--- START ---

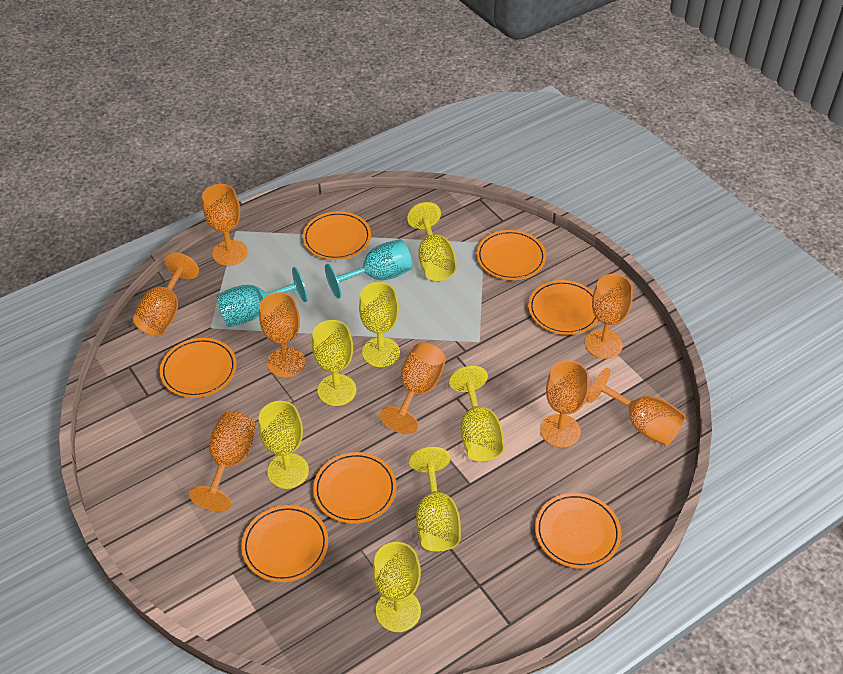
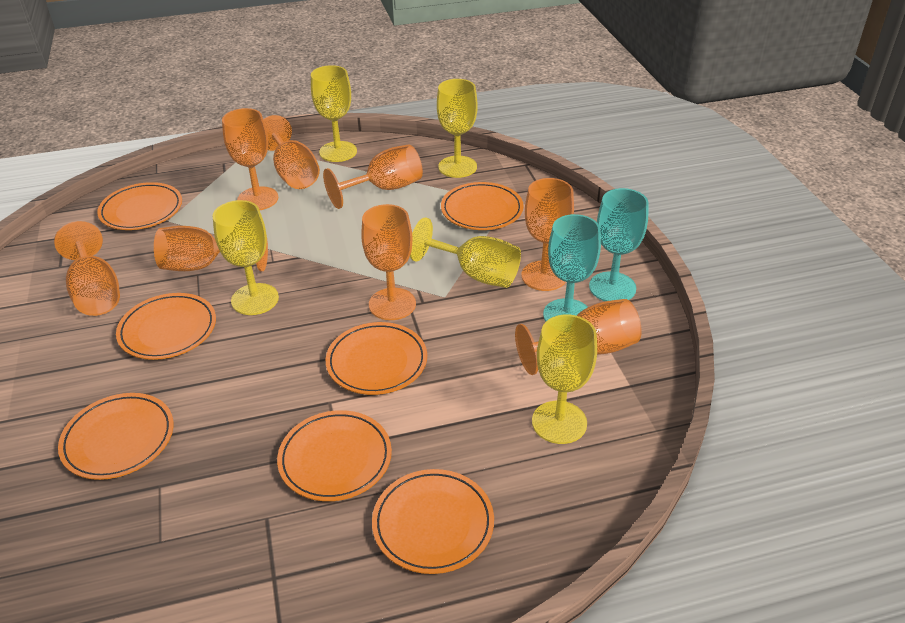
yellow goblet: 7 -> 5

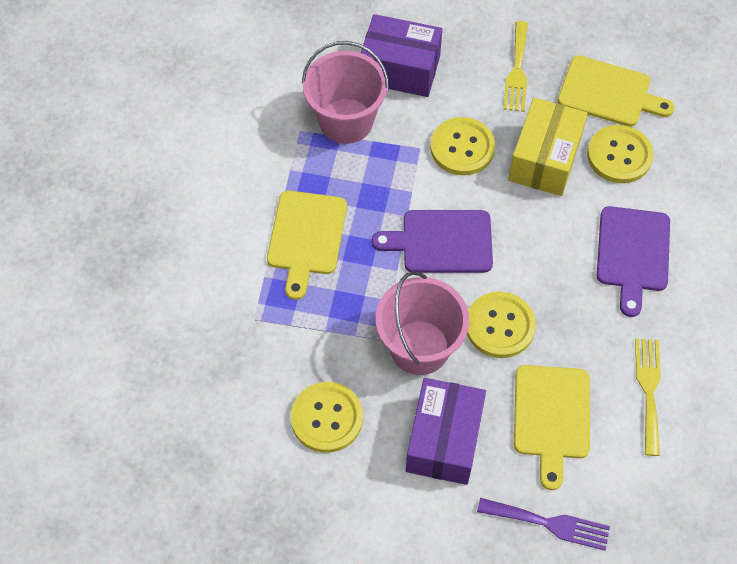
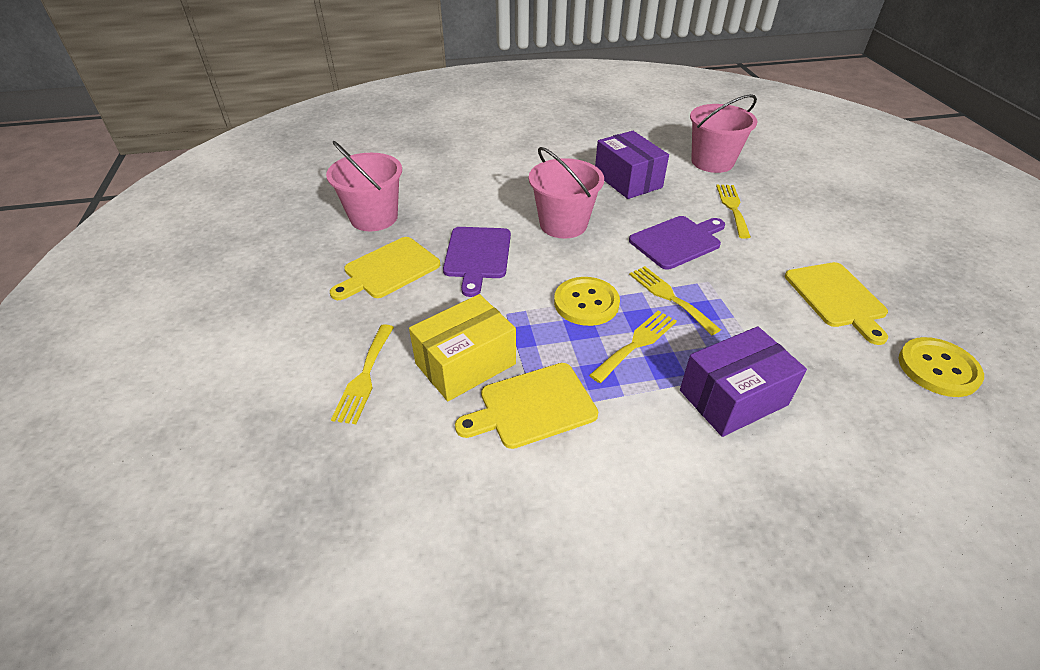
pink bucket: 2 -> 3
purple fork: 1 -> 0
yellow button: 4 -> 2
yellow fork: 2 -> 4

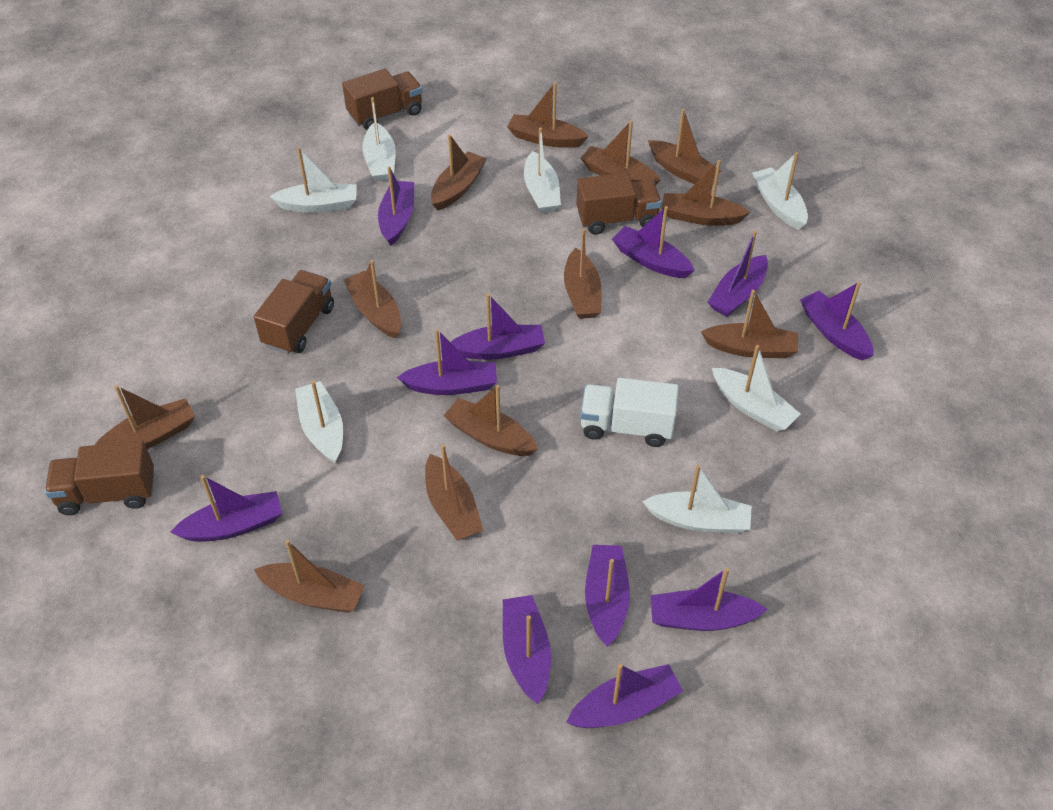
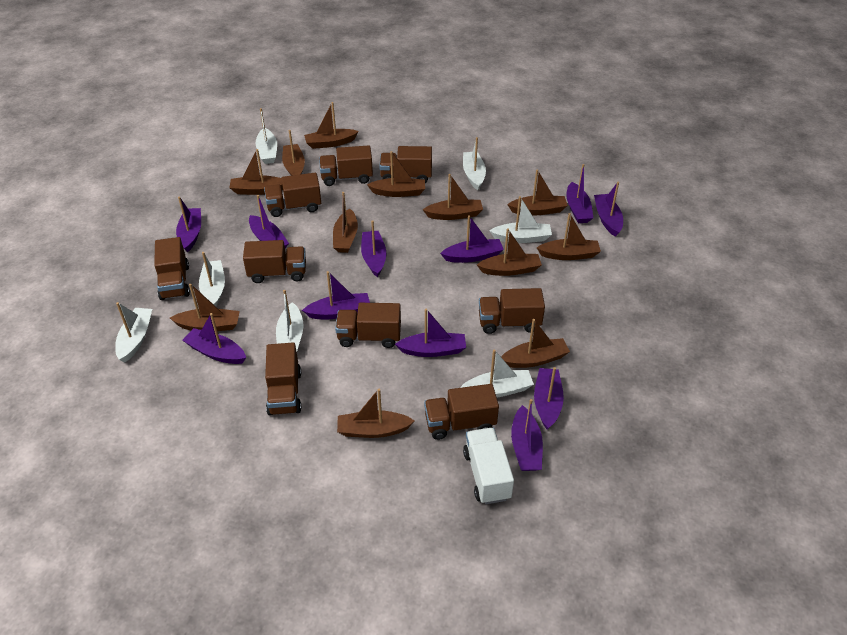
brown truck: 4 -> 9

--- END ---

● **YOUR INSTRUCTIONS**
Could you return every line from the entries above in which the string "yellow" occurs?

● **ANSWER FOR THE TASK**
yellow goblet: 7 -> 5
yellow button: 4 -> 2
yellow fork: 2 -> 4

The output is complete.